**What to produce**
Print the listing below in full. Alter nothing.

**Data**
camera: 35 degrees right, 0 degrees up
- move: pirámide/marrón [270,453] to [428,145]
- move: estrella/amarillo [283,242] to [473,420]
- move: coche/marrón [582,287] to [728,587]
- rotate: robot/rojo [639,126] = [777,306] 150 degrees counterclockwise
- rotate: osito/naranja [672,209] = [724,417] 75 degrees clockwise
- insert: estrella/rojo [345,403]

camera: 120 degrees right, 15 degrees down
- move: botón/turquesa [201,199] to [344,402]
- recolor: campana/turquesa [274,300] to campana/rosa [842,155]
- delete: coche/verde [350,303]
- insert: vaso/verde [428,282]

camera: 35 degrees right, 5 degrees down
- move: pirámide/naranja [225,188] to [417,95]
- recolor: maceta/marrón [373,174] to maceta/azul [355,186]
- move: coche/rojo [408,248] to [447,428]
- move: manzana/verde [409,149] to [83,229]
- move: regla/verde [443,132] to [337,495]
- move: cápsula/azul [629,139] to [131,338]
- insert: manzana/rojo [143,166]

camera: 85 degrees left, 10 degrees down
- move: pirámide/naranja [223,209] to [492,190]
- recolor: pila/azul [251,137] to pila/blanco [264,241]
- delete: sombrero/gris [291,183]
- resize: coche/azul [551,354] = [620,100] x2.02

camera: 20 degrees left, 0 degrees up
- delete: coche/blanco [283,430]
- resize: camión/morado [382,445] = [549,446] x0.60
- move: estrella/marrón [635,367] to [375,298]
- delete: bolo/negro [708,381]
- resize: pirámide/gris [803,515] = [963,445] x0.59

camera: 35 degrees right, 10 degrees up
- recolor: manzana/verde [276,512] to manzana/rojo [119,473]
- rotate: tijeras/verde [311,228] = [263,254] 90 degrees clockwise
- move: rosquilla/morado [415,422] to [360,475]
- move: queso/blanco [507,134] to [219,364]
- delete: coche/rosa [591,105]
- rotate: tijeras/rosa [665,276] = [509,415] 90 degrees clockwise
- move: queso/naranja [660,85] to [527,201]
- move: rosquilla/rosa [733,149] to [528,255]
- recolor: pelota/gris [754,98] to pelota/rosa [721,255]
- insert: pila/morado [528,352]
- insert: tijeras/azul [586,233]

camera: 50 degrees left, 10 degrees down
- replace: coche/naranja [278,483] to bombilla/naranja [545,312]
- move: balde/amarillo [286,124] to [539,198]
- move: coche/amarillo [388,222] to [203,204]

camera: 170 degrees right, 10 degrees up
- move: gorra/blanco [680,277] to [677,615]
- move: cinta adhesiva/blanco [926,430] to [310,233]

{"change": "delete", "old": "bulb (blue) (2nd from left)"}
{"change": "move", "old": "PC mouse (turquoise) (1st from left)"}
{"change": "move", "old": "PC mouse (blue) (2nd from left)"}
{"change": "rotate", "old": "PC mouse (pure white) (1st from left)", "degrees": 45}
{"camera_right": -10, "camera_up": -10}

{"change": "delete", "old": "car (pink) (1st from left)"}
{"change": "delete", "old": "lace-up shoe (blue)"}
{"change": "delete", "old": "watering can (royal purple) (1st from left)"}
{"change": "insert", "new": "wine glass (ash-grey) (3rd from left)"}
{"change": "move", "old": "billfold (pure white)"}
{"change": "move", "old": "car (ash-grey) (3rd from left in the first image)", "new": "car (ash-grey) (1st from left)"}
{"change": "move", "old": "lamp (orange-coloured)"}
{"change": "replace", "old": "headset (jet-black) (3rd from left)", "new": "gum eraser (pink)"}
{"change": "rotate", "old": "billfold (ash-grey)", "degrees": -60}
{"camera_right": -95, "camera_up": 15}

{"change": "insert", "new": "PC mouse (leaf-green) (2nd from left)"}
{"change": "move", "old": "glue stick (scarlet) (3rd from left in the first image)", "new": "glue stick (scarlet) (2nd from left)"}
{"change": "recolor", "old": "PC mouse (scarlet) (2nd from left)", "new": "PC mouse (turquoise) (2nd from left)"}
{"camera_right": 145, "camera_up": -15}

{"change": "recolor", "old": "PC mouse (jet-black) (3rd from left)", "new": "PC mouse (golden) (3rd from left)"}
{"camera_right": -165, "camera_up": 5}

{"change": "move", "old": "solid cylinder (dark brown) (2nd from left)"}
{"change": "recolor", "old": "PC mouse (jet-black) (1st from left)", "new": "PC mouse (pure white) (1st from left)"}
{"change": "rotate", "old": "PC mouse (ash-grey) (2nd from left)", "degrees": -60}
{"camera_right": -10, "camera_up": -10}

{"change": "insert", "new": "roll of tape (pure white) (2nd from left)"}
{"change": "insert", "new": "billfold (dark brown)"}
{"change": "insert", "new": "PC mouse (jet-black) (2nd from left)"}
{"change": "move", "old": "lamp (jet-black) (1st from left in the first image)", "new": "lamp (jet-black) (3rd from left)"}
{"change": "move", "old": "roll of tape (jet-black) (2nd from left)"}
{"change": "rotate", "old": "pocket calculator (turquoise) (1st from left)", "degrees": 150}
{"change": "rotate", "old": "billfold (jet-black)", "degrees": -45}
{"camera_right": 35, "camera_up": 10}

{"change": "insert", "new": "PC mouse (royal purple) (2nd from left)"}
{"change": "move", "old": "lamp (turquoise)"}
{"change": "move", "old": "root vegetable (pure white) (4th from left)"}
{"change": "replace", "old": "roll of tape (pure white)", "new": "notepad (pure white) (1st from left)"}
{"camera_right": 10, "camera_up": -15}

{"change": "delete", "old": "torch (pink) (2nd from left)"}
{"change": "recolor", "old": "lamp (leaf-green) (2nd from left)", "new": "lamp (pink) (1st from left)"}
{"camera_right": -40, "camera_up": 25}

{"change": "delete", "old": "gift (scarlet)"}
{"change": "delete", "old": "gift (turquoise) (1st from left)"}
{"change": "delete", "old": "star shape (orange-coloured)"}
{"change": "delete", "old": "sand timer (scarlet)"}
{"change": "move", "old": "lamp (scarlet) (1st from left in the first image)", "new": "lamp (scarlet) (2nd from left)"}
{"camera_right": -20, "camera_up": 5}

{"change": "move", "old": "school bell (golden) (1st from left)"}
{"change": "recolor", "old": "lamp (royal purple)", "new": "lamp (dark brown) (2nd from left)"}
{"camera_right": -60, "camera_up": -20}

**Output for this exercise**
camera: 35 degrees right, 0 degrees up
- move: pirámide/marrón [270,453] to [428,145]
- move: estrella/amarillo [283,242] to [473,420]
- move: coche/marrón [582,287] to [728,587]
- rotate: robot/rojo [639,126] = [777,306] 150 degrees counterclockwise
- rotate: osito/naranja [672,209] = [724,417] 75 degrees clockwise
- insert: estrella/rojo [345,403]

camera: 120 degrees right, 15 degrees down
- move: botón/turquesa [201,199] to [344,402]
- recolor: campana/turquesa [274,300] to campana/rosa [842,155]
- delete: coche/verde [350,303]
- insert: vaso/verde [428,282]

camera: 35 degrees right, 5 degrees down
- move: pirámide/naranja [225,188] to [417,95]
- recolor: maceta/marrón [373,174] to maceta/azul [355,186]
- move: coche/rojo [408,248] to [447,428]
- move: manzana/verde [409,149] to [83,229]
- move: regla/verde [443,132] to [337,495]
- move: cápsula/azul [629,139] to [131,338]
- insert: manzana/rojo [143,166]

camera: 85 degrees left, 10 degrees down
- move: pirámide/naranja [223,209] to [492,190]
- recolor: pila/azul [251,137] to pila/blanco [264,241]
- delete: sombrero/gris [291,183]
- resize: coche/azul [551,354] = [620,100] x2.02

camera: 20 degrees left, 0 degrees up
- delete: coche/blanco [283,430]
- resize: camión/morado [382,445] = [549,446] x0.60
- move: estrella/marrón [635,367] to [375,298]
- delete: bolo/negro [708,381]
- resize: pirámide/gris [803,515] = [963,445] x0.59

camera: 35 degrees right, 10 degrees up
- recolor: manzana/verde [276,512] to manzana/rojo [119,473]
- rotate: tijeras/verde [311,228] = [263,254] 90 degrees clockwise
- move: rosquilla/morado [415,422] to [360,475]
- move: queso/blanco [507,134] to [219,364]
- delete: coche/rosa [591,105]
- rotate: tijeras/rosa [665,276] = [509,415] 90 degrees clockwise
- move: queso/naranja [660,85] to [527,201]
- move: rosquilla/rosa [733,149] to [528,255]
- recolor: pelota/gris [754,98] to pelota/rosa [721,255]
- insert: pila/morado [528,352]
- insert: tijeras/azul [586,233]

camera: 50 degrees left, 10 degrees down
- replace: coche/naranja [278,483] to bombilla/naranja [545,312]
- move: balde/amarillo [286,124] to [539,198]
- move: coche/amarillo [388,222] to [203,204]

camera: 170 degrees right, 10 degrees up
- move: gorra/blanco [680,277] to [677,615]
- move: cinta adhesiva/blanco [926,430] to [310,233]

{"change": "delete", "old": "bulb (blue) (2nd from left)"}
{"change": "move", "old": "PC mouse (turquoise) (1st from left)"}
{"change": "move", "old": "PC mouse (blue) (2nd from left)"}
{"change": "rotate", "old": "PC mouse (pure white) (1st from left)", "degrees": 45}
{"camera_right": -10, "camera_up": -10}

{"change": "delete", "old": "car (pink) (1st from left)"}
{"change": "delete", "old": "lace-up shoe (blue)"}
{"change": "delete", "old": "watering can (royal purple) (1st from left)"}
{"change": "insert", "new": "wine glass (ash-grey) (3rd from left)"}
{"change": "move", "old": "billfold (pure white)"}
{"change": "move", "old": "car (ash-grey) (3rd from left in the first image)", "new": "car (ash-grey) (1st from left)"}
{"change": "move", "old": "lamp (orange-coloured)"}
{"change": "replace", "old": "headset (jet-black) (3rd from left)", "new": "gum eraser (pink)"}
{"change": "rotate", "old": "billfold (ash-grey)", "degrees": -60}
{"camera_right": -95, "camera_up": 15}

{"change": "insert", "new": "PC mouse (leaf-green) (2nd from left)"}
{"change": "move", "old": "glue stick (scarlet) (3rd from left in the first image)", "new": "glue stick (scarlet) (2nd from left)"}
{"change": "recolor", "old": "PC mouse (scarlet) (2nd from left)", "new": "PC mouse (turquoise) (2nd from left)"}
{"camera_right": 145, "camera_up": -15}

{"change": "recolor", "old": "PC mouse (jet-black) (3rd from left)", "new": "PC mouse (golden) (3rd from left)"}
{"camera_right": -165, "camera_up": 5}

{"change": "move", "old": "solid cylinder (dark brown) (2nd from left)"}
{"change": "recolor", "old": "PC mouse (jet-black) (1st from left)", "new": "PC mouse (pure white) (1st from left)"}
{"change": "rotate", "old": "PC mouse (ash-grey) (2nd from left)", "degrees": -60}
{"camera_right": -10, "camera_up": -10}

{"change": "insert", "new": "roll of tape (pure white) (2nd from left)"}
{"change": "insert", "new": "billfold (dark brown)"}
{"change": "insert", "new": "PC mouse (jet-black) (2nd from left)"}
{"change": "move", "old": "lamp (jet-black) (1st from left in the first image)", "new": "lamp (jet-black) (3rd from left)"}
{"change": "move", "old": "roll of tape (jet-black) (2nd from left)"}
{"change": "rotate", "old": "pocket calculator (turquoise) (1st from left)", "degrees": 150}
{"change": "rotate", "old": "billfold (jet-black)", "degrees": -45}
{"camera_right": 35, "camera_up": 10}

{"change": "insert", "new": "PC mouse (royal purple) (2nd from left)"}
{"change": "move", "old": "lamp (turquoise)"}
{"change": "move", "old": "root vegetable (pure white) (4th from left)"}
{"change": "replace", "old": "roll of tape (pure white)", "new": "notepad (pure white) (1st from left)"}
{"camera_right": 10, "camera_up": -15}

{"change": "delete", "old": "torch (pink) (2nd from left)"}
{"change": "recolor", "old": "lamp (leaf-green) (2nd from left)", "new": "lamp (pink) (1st from left)"}
{"camera_right": -40, "camera_up": 25}

{"change": "delete", "old": "gift (scarlet)"}
{"change": "delete", "old": "gift (turquoise) (1st from left)"}
{"change": "delete", "old": "star shape (orange-coloured)"}
{"change": "delete", "old": "sand timer (scarlet)"}
{"change": "move", "old": "lamp (scarlet) (1st from left in the first image)", "new": "lamp (scarlet) (2nd from left)"}
{"camera_right": -20, "camera_up": 5}

{"change": "move", "old": "school bell (golden) (1st from left)"}
{"change": "recolor", "old": "lamp (royal purple)", "new": "lamp (dark brown) (2nd from left)"}
{"camera_right": -60, "camera_up": -20}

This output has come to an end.